# [TASK DETAILS]
In your reply, repeat every entry exactly and skip over each picture.

TASK INPUTS section start

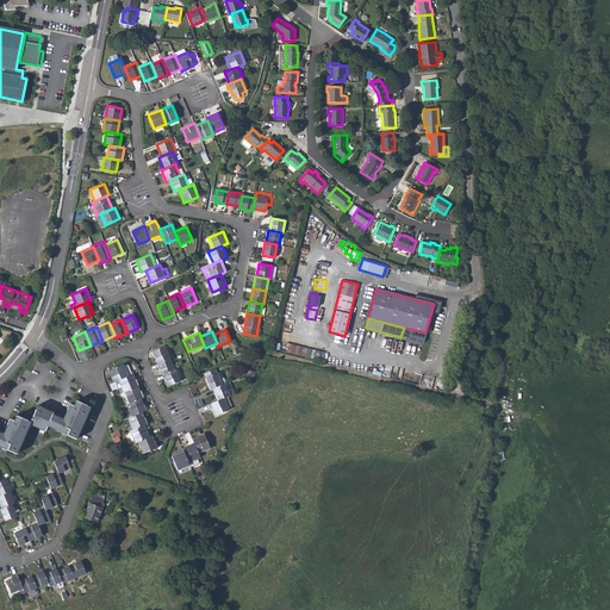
[(400,354),(405,340),(387,335),(383,348),(400,354)]
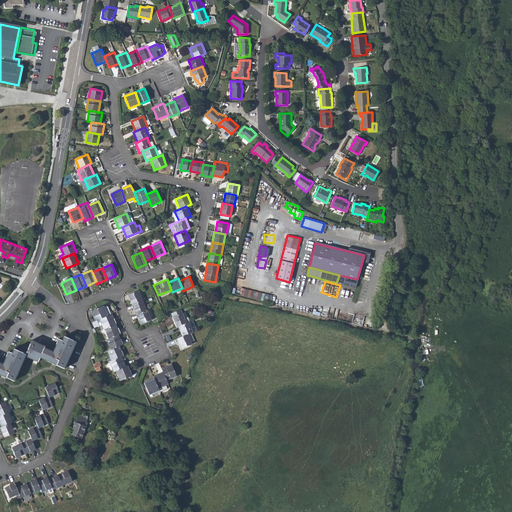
[(240,295),(271,302),(272,295),(242,288),(240,295)]
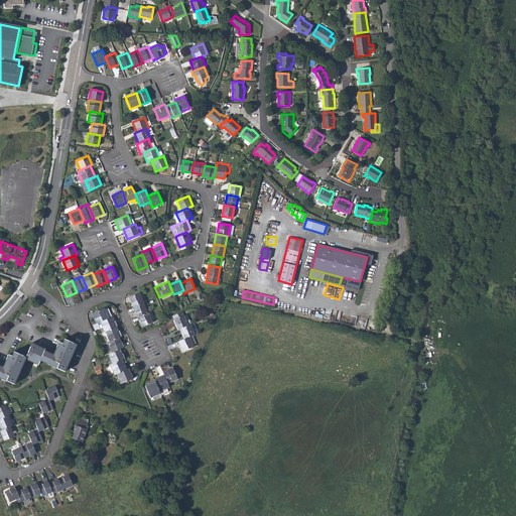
[(346,290),(345,299),(353,301),(354,291),(346,290)]
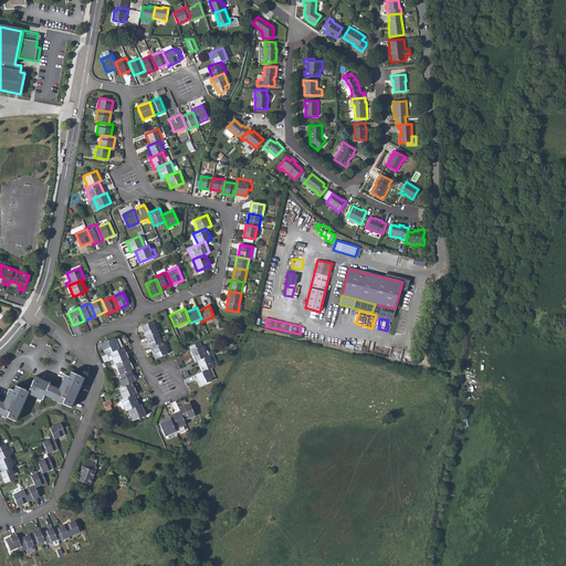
[(142,326),(146,337),(157,332),(153,321),(142,326)]
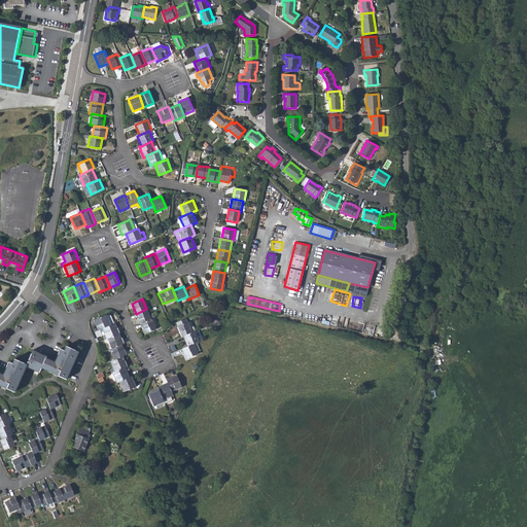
[(151,319),(146,309),(136,314),(140,324),(141,323),(151,319)]
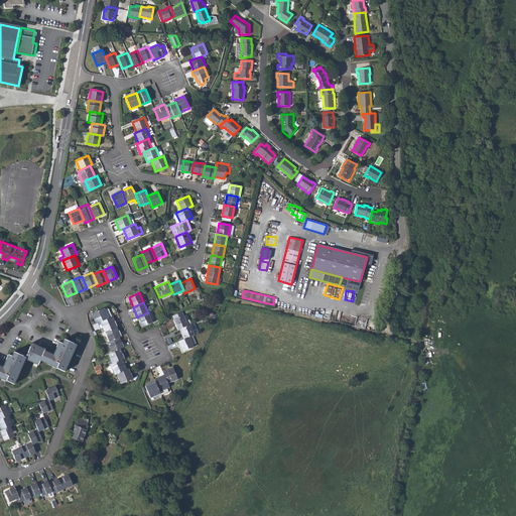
[(96,324),(101,321),(111,316),(108,309),(106,308),(104,309),(103,308),(92,313),(96,324)]
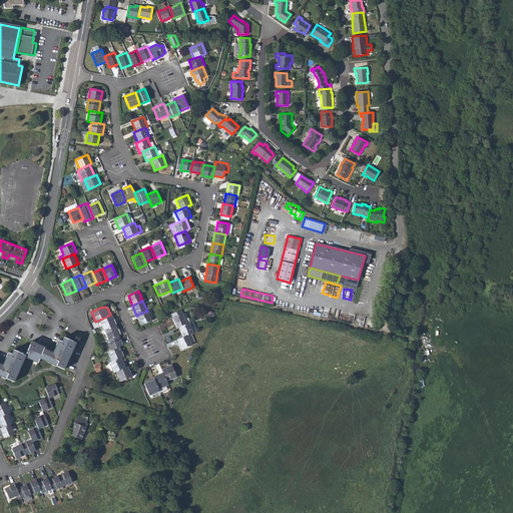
[(176,328),(179,327),(187,324),(182,314),(181,310),(171,315),(176,328)]
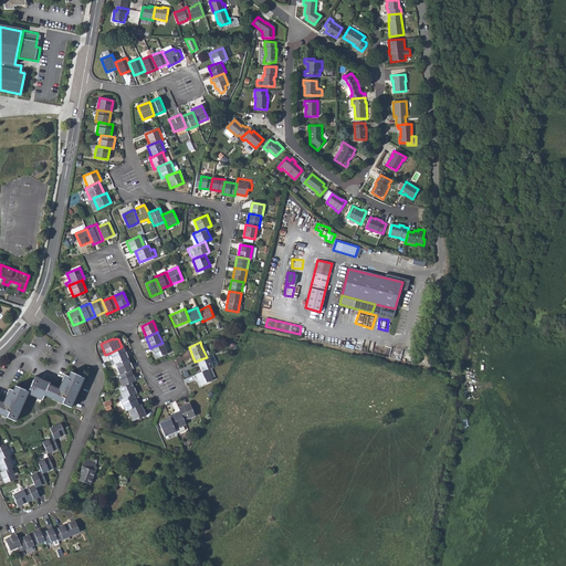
[(167,354),(166,350),(163,343),(152,347),(156,358),(167,354)]
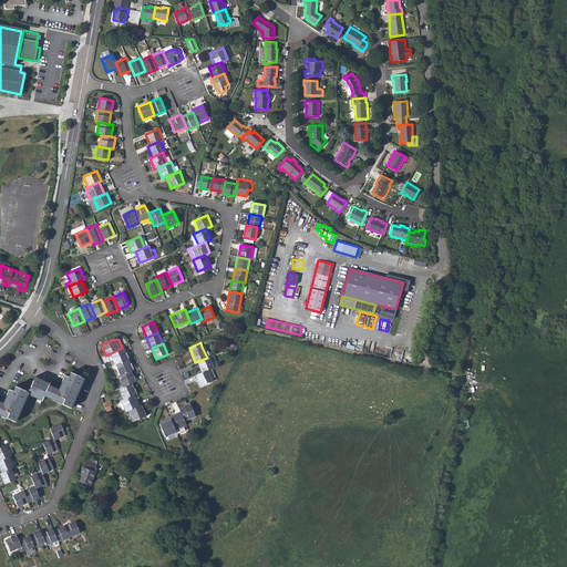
[(111,353),(112,356),(115,364),(129,359),(123,348),(122,348),(111,353)]
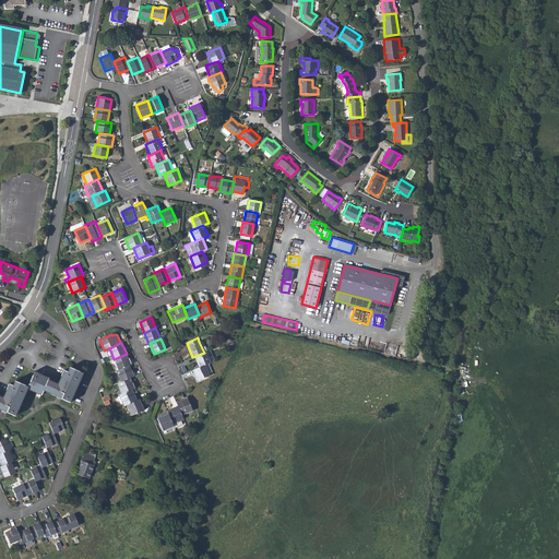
[(215,360),(211,351),(206,352),(205,352),(204,353),(195,356),(200,367),(205,365),(209,364),(211,363),(215,360)]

TASK INPUTS section end

# [SOLVED PROBLEM]
[(400,354),(405,340),(387,335),(383,348),(400,354)]
[(240,295),(271,302),(272,295),(242,288),(240,295)]
[(346,290),(345,299),(353,301),(354,291),(346,290)]
[(142,326),(146,337),(157,332),(153,321),(142,326)]
[(151,319),(146,309),(136,314),(140,324),(141,323),(151,319)]
[(96,324),(101,321),(111,316),(108,309),(106,308),(104,309),(103,308),(92,313),(96,324)]
[(176,328),(179,327),(187,324),(182,314),(181,310),(171,315),(176,328)]
[(167,354),(166,350),(163,343),(152,347),(156,358),(167,354)]
[(111,353),(112,356),(115,364),(129,359),(123,348),(122,348),(111,353)]
[(215,360),(211,351),(206,352),(205,352),(204,353),(195,356),(200,367),(205,365),(209,364),(211,363),(215,360)]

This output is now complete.